Report all lines in the records that hold the string "green".

### INPUT FOR THIS TASK
════════
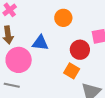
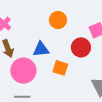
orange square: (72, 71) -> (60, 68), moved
════════
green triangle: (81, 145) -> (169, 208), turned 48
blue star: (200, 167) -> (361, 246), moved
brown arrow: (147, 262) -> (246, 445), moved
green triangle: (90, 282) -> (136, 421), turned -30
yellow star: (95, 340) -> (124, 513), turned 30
════════
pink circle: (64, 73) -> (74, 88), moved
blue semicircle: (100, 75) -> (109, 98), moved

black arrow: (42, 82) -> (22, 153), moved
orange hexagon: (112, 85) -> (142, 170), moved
════════
### EXERCISE RESPONSE
green triangle: (81, 145) -> (169, 208), turned 48
green triangle: (90, 282) -> (136, 421), turned -30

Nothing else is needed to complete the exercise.